"""

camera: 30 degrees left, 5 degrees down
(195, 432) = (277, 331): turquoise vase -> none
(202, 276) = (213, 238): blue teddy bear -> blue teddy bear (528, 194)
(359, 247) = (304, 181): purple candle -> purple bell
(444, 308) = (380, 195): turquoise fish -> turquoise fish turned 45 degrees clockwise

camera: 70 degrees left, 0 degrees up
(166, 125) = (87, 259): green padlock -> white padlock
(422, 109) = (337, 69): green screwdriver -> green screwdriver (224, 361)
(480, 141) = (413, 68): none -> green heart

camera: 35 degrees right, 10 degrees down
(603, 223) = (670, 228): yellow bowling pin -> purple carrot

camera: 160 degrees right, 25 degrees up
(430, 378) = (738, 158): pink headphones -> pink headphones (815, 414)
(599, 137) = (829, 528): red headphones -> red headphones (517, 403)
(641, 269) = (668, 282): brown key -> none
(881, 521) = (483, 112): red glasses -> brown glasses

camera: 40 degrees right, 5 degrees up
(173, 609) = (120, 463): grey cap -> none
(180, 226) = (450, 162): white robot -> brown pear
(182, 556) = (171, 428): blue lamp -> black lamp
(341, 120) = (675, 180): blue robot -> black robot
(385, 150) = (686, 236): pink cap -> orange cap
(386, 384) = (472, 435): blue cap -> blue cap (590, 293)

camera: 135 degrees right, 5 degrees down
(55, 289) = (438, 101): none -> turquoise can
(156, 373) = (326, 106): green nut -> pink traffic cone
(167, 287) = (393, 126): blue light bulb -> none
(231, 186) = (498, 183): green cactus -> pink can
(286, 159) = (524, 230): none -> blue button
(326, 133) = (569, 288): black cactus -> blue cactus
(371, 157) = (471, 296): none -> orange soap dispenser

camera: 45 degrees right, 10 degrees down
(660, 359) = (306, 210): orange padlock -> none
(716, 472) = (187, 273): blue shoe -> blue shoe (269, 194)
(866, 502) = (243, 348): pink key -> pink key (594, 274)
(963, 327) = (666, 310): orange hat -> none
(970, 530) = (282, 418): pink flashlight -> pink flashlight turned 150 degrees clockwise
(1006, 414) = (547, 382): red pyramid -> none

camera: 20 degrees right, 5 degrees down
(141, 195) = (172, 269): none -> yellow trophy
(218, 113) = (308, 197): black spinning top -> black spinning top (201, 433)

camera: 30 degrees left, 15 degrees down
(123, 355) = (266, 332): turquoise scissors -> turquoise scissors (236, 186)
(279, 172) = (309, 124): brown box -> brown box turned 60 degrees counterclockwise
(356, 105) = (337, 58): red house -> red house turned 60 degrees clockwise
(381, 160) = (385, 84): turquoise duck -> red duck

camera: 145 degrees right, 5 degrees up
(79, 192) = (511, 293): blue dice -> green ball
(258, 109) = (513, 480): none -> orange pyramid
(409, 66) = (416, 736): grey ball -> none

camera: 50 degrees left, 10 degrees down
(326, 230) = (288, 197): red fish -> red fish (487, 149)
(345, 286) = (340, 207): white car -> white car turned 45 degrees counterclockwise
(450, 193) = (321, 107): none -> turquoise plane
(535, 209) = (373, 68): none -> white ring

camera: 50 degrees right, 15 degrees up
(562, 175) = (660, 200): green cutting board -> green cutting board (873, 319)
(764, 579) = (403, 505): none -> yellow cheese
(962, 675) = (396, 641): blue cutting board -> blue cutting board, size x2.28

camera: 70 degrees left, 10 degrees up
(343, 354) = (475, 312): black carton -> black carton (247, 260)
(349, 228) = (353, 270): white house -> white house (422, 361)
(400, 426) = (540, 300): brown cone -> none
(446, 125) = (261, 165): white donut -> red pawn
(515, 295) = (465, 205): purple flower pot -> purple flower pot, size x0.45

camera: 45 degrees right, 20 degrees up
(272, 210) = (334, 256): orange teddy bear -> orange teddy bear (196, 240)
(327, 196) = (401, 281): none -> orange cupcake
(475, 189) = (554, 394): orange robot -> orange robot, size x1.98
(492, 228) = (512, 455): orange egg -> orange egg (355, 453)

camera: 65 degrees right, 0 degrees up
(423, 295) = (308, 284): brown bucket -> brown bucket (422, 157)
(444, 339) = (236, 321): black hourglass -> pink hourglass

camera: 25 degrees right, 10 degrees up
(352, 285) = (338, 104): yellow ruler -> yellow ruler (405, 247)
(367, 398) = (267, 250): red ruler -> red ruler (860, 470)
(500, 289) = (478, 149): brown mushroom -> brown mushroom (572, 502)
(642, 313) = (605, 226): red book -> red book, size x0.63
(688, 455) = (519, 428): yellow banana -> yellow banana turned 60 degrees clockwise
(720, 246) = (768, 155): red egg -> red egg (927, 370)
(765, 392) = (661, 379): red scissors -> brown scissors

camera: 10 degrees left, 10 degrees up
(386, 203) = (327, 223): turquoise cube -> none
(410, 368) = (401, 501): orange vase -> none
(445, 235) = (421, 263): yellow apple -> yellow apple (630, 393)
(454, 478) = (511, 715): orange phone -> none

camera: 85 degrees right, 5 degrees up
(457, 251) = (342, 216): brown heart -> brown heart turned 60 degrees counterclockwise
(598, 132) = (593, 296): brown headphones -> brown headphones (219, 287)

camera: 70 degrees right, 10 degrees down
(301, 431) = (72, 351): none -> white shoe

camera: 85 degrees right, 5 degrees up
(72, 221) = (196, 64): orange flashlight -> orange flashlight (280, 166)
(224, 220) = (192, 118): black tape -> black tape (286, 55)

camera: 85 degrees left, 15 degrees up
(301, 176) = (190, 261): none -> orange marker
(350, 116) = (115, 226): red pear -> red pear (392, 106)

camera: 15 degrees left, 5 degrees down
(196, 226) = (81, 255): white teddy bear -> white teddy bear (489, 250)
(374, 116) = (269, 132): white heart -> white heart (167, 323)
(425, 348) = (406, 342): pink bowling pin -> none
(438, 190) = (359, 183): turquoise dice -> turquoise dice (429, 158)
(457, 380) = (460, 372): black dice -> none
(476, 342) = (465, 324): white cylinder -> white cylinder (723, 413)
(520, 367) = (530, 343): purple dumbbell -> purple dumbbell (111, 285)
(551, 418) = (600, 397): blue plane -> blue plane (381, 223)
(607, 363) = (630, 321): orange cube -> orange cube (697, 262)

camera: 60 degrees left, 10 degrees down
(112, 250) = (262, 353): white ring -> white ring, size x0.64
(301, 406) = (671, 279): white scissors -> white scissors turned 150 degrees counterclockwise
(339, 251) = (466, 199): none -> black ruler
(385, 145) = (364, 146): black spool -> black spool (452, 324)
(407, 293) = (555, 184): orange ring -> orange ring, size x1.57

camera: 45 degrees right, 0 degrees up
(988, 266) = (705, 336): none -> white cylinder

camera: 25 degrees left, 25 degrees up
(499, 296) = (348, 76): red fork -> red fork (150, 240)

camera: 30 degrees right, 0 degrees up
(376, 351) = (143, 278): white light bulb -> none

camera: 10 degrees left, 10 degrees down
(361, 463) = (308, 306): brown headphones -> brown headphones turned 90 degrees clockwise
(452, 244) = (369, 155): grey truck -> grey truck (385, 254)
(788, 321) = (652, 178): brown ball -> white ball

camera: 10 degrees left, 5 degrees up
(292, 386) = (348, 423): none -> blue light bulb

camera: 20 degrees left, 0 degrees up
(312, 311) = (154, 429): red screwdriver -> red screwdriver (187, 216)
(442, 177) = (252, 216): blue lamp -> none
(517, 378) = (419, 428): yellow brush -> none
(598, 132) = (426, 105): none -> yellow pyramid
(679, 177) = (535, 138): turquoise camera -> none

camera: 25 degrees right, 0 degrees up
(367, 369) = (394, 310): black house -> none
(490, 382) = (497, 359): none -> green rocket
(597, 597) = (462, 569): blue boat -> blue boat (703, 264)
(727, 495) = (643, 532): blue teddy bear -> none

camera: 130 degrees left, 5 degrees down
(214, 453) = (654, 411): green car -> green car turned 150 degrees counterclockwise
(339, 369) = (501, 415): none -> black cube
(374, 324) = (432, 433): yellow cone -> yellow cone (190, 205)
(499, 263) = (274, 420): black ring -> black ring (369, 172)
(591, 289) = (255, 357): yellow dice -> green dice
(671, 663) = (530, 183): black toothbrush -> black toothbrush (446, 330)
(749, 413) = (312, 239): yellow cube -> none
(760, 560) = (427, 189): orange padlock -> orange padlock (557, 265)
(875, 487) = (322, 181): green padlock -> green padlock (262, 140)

"""

TRY IT:
In the listing above, find the line containing "camera: 25 degrees left, 25 degrees up" and the line containing "camera: 10 degrees left, 10 degrees down", then repeat those two lines and everything between them exactly.

SOLUTION FOR THIS TASK:
camera: 25 degrees left, 25 degrees up
(499, 296) = (348, 76): red fork -> red fork (150, 240)

camera: 30 degrees right, 0 degrees up
(376, 351) = (143, 278): white light bulb -> none

camera: 10 degrees left, 10 degrees down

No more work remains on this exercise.